## TASK ITEM
Working from the records below, repeat exactly the lines starting at the line that contains "150 degrees counterclockwise |" and ending at the line that contains "recoloured | yellow_book", inclusive.

## GIVEN RECORDS
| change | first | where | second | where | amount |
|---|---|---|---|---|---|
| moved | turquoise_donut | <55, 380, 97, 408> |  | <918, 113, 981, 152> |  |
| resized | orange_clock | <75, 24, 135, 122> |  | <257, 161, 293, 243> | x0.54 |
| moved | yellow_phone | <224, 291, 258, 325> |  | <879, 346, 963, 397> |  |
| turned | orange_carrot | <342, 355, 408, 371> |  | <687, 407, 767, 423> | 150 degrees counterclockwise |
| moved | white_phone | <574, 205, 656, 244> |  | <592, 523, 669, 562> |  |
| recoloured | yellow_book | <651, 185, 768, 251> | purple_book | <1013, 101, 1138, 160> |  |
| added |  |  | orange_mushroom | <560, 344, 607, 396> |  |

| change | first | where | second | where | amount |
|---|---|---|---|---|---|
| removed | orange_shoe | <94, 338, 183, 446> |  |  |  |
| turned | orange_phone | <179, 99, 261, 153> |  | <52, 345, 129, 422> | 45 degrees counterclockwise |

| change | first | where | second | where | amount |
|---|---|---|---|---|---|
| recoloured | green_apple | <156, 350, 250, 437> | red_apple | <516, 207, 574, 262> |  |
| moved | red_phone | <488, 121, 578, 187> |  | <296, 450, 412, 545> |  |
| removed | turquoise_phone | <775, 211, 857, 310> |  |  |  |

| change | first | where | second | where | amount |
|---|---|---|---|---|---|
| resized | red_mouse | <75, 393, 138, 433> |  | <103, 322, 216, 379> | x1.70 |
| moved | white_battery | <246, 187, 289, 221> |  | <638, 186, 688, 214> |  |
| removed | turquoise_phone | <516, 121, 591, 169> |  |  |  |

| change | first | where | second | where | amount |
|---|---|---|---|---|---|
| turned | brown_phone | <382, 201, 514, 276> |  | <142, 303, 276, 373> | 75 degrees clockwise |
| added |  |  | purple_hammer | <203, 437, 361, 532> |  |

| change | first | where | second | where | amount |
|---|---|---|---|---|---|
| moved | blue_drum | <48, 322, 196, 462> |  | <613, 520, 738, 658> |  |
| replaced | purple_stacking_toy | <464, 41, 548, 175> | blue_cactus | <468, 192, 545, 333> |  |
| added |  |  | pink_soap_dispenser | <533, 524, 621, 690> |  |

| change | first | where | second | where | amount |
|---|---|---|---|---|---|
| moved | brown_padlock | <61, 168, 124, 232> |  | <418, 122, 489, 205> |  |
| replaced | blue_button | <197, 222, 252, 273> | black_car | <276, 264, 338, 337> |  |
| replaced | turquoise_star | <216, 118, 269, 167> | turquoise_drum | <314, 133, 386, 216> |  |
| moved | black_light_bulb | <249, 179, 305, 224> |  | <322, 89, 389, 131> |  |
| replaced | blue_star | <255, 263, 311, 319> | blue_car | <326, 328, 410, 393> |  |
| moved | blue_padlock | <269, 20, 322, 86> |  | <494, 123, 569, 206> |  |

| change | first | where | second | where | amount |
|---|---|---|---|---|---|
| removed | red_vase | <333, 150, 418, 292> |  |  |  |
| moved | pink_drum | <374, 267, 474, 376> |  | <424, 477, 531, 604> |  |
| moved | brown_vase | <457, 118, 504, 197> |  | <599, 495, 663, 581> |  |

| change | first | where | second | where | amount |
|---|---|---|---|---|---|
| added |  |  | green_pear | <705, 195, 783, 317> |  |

## TASK RESPONSE
| turned | orange_carrot | <342, 355, 408, 371> |  | <687, 407, 767, 423> | 150 degrees counterclockwise |
| moved | white_phone | <574, 205, 656, 244> |  | <592, 523, 669, 562> |  |
| recoloured | yellow_book | <651, 185, 768, 251> | purple_book | <1013, 101, 1138, 160> |  |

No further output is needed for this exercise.